=== PROBLEM REQUIREMENTS ===
Return only that part of the material below which starts with the line containing "green kubapun [506, 340]" and goes on through the line containing "red fifobizi [305, 50]", restated exactly.

=== MATERIAL FOR THIS EXERCISE ===
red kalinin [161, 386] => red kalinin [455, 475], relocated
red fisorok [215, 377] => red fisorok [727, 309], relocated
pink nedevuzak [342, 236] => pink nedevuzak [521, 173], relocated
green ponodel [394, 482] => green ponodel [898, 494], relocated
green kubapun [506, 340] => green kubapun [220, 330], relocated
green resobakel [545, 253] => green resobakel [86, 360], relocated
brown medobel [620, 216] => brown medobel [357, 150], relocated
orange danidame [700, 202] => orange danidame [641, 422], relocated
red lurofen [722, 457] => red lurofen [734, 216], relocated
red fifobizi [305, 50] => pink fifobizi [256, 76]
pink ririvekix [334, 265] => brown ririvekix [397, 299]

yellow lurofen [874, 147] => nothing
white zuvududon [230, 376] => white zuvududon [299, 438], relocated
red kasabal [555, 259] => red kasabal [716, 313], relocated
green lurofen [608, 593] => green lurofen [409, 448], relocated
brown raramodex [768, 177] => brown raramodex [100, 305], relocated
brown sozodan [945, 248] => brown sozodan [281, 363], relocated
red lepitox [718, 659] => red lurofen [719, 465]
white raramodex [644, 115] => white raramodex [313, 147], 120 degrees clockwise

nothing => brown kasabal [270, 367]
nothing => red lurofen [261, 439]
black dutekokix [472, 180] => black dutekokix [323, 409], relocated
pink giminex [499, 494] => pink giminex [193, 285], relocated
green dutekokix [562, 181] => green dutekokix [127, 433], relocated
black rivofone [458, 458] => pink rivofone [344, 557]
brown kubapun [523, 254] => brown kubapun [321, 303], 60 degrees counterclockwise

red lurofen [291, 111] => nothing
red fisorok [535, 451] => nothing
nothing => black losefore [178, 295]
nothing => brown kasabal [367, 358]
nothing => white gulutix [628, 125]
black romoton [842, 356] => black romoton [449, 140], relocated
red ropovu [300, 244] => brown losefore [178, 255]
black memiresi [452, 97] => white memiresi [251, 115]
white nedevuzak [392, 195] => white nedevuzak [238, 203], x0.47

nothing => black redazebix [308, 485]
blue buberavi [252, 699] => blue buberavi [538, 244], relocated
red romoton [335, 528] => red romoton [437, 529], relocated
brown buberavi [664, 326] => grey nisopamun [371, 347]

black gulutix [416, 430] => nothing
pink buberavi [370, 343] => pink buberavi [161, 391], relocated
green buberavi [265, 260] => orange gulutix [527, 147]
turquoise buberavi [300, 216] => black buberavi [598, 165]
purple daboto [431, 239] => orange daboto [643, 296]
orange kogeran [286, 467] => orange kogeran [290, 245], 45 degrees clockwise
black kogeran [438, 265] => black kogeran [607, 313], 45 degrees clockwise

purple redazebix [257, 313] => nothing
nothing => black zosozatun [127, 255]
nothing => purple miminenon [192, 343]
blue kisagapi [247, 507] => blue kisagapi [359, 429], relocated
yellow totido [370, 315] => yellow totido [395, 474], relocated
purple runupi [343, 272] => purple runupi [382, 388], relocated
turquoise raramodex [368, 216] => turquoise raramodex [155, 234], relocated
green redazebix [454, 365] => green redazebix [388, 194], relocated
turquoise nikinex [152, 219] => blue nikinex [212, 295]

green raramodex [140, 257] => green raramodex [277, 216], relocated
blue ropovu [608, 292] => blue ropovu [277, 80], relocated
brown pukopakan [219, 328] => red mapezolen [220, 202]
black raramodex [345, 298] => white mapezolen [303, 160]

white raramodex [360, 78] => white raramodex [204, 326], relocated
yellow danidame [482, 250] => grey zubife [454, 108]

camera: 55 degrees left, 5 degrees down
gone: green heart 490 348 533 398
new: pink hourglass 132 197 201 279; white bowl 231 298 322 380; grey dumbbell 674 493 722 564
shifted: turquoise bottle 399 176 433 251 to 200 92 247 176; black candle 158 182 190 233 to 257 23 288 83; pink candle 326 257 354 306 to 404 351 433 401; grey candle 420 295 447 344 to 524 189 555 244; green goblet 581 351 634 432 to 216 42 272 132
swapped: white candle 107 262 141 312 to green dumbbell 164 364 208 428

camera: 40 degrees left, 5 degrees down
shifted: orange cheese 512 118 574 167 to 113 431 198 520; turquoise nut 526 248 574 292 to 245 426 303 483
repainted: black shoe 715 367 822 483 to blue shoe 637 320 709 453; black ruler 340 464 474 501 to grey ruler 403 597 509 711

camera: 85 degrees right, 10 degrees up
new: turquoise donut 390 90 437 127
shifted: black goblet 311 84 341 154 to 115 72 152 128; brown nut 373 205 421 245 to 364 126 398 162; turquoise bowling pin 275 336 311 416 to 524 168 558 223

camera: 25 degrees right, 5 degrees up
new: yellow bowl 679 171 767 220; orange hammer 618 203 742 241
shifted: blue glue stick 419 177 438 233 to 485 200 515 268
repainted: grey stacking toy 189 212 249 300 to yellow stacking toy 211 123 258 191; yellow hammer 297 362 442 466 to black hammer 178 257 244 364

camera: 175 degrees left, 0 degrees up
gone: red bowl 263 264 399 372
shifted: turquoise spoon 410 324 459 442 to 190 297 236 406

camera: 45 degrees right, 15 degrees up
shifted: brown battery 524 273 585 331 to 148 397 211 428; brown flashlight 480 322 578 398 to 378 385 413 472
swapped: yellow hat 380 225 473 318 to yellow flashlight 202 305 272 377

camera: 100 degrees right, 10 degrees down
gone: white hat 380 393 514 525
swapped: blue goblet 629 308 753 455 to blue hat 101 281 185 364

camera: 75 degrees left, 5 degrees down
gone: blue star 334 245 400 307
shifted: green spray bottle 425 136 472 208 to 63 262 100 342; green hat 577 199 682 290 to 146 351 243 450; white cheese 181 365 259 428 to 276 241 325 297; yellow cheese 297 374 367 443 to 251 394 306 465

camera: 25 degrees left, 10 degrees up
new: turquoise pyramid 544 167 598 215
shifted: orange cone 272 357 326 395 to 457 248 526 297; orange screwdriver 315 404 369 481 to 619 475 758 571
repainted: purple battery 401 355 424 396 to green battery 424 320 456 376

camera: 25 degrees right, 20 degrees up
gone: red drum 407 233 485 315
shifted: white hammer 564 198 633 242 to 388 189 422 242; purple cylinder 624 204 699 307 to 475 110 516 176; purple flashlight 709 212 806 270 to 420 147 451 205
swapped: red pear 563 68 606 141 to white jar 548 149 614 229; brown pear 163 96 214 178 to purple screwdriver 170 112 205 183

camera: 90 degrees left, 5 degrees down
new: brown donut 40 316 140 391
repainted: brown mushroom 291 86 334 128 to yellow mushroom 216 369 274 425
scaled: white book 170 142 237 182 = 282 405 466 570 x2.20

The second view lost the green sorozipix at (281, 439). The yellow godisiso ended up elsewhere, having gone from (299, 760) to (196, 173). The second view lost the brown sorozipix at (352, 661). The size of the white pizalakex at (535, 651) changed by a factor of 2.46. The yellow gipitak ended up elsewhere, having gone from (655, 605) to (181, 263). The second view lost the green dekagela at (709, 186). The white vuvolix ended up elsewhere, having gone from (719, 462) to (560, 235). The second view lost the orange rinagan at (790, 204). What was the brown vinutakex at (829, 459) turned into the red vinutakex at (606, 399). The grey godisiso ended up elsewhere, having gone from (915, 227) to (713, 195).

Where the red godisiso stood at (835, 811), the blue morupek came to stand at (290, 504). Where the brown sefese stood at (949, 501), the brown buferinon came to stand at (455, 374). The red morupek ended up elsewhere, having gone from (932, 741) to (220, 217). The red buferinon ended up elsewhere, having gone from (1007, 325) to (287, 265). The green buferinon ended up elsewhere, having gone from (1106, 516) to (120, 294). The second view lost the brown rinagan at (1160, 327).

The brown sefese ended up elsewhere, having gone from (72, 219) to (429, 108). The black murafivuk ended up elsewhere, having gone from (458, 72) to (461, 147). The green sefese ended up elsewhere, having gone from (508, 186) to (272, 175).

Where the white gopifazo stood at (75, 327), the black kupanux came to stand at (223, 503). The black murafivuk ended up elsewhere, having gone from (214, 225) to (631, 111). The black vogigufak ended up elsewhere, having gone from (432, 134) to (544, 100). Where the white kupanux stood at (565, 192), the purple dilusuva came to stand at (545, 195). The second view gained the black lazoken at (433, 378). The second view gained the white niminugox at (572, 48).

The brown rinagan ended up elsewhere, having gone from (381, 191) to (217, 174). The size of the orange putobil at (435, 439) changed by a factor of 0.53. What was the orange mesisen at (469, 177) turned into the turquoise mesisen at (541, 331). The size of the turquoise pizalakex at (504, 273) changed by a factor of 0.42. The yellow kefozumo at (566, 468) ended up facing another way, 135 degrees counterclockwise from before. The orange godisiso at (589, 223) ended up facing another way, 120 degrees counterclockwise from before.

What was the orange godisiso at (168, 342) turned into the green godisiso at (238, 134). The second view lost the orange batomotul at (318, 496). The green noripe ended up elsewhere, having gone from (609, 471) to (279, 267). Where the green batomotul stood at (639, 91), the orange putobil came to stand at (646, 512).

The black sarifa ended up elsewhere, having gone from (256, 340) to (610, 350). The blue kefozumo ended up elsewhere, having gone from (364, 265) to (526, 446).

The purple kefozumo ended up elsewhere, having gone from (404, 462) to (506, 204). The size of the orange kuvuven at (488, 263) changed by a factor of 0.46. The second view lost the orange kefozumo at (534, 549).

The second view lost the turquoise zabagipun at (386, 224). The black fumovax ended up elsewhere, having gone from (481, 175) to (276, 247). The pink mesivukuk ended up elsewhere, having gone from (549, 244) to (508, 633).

=== EXERCISE RESULT ===
green kubapun [506, 340] => green kubapun [220, 330], relocated
green resobakel [545, 253] => green resobakel [86, 360], relocated
brown medobel [620, 216] => brown medobel [357, 150], relocated
orange danidame [700, 202] => orange danidame [641, 422], relocated
red lurofen [722, 457] => red lurofen [734, 216], relocated
red fifobizi [305, 50] => pink fifobizi [256, 76]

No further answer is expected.